Among the records below, find each line that includes the string "none" and copy it.

━━━━━━━━━━━━━━━━━━━━━━━━━━━━━━

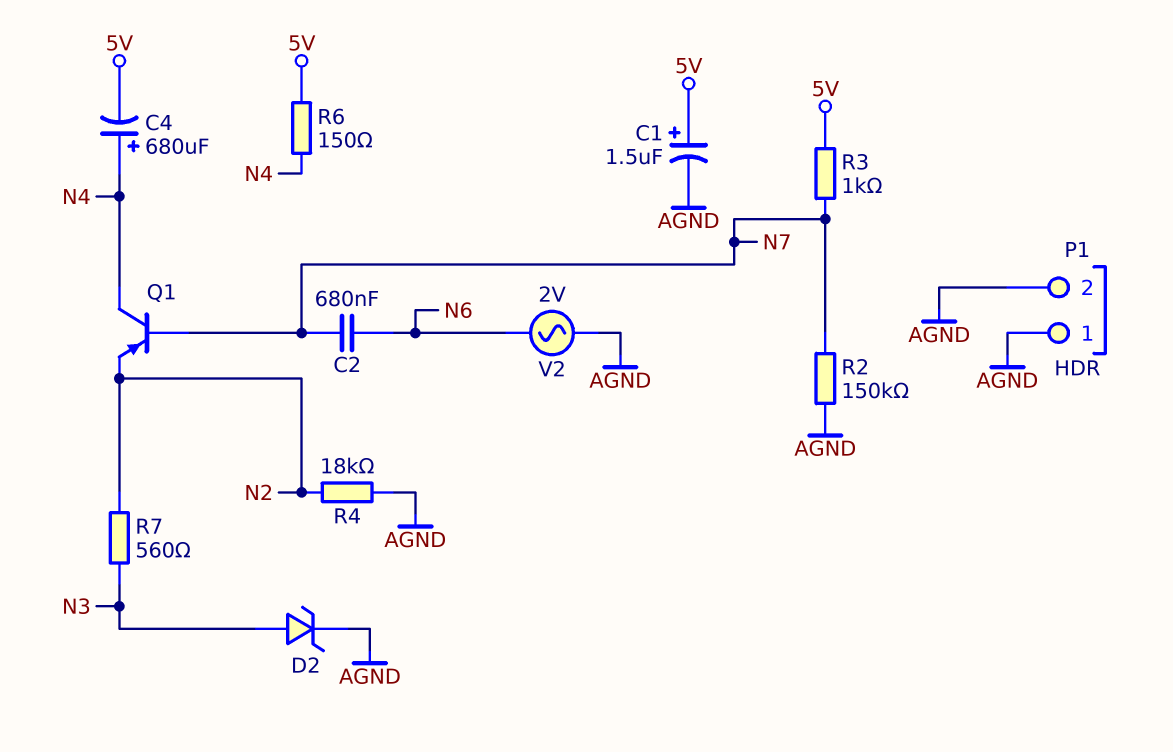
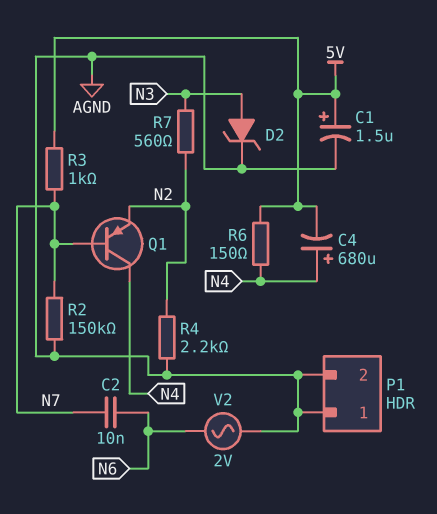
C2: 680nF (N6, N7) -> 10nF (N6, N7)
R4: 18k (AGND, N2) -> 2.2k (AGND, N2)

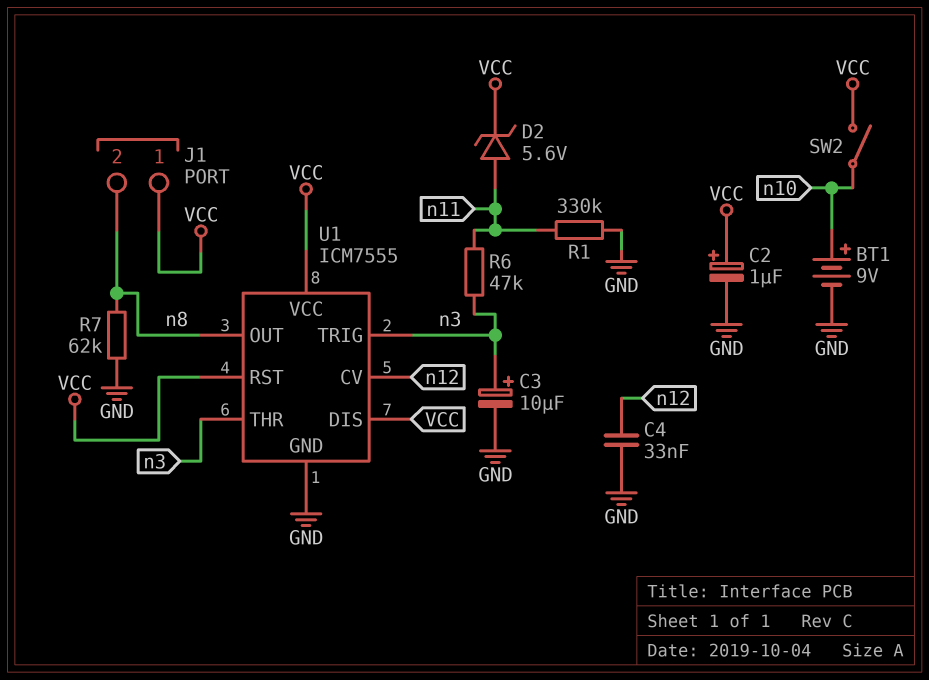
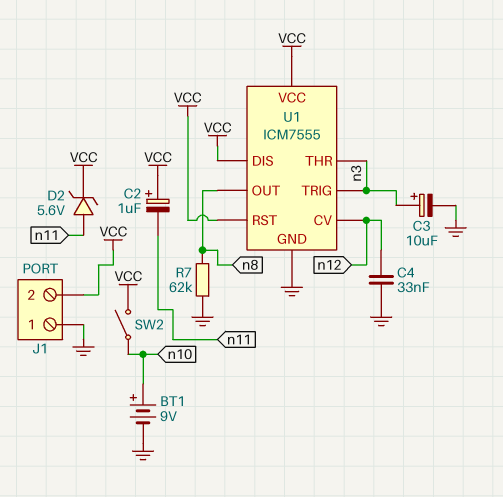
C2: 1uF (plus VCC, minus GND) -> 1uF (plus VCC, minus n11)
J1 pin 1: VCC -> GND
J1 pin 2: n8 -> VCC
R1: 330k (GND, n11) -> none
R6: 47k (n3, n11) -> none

━━━━━━━━━━━━━━━━━━━━━━━━━━━━━━

Task output
R1: 330k (GND, n11) -> none
R6: 47k (n3, n11) -> none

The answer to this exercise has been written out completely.